▶ Aim of the task
In the data below, give the number of lines that contain the word "camera". Nothing else is needed.

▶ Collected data

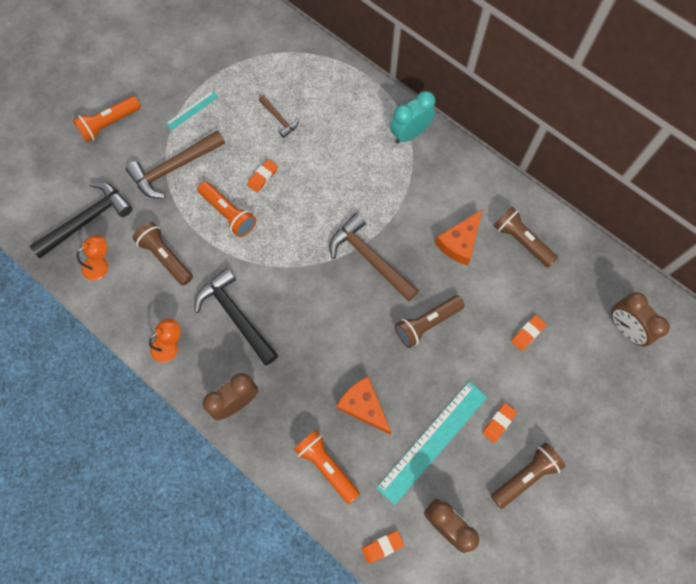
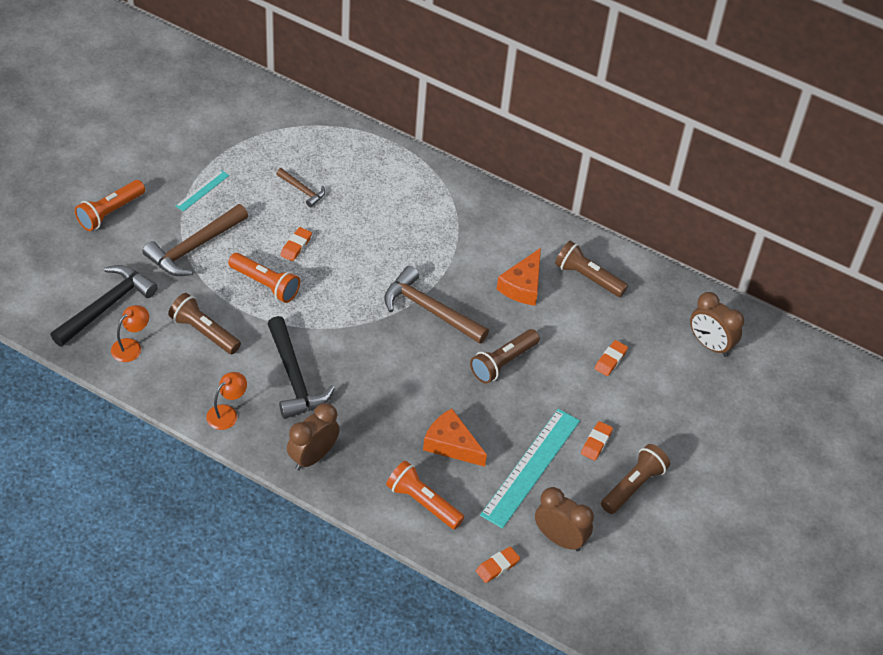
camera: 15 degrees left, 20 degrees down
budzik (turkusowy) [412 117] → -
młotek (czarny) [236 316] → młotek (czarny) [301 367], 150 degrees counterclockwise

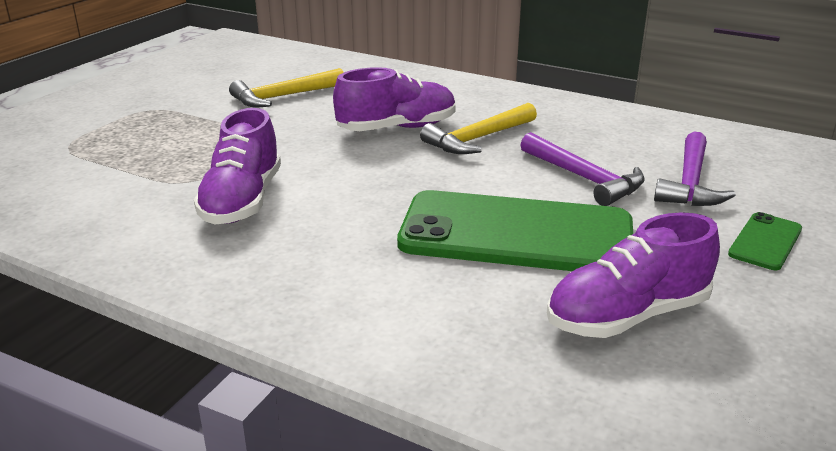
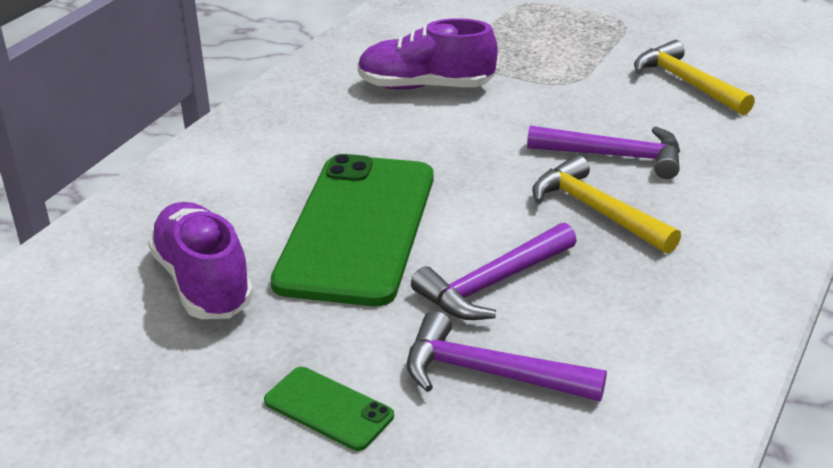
camera: 90 degrees right, 5 degrees up
but (fioletowy) [394 99] → młotek (fioletowy) [603 152]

▶ Answer for this exercise
2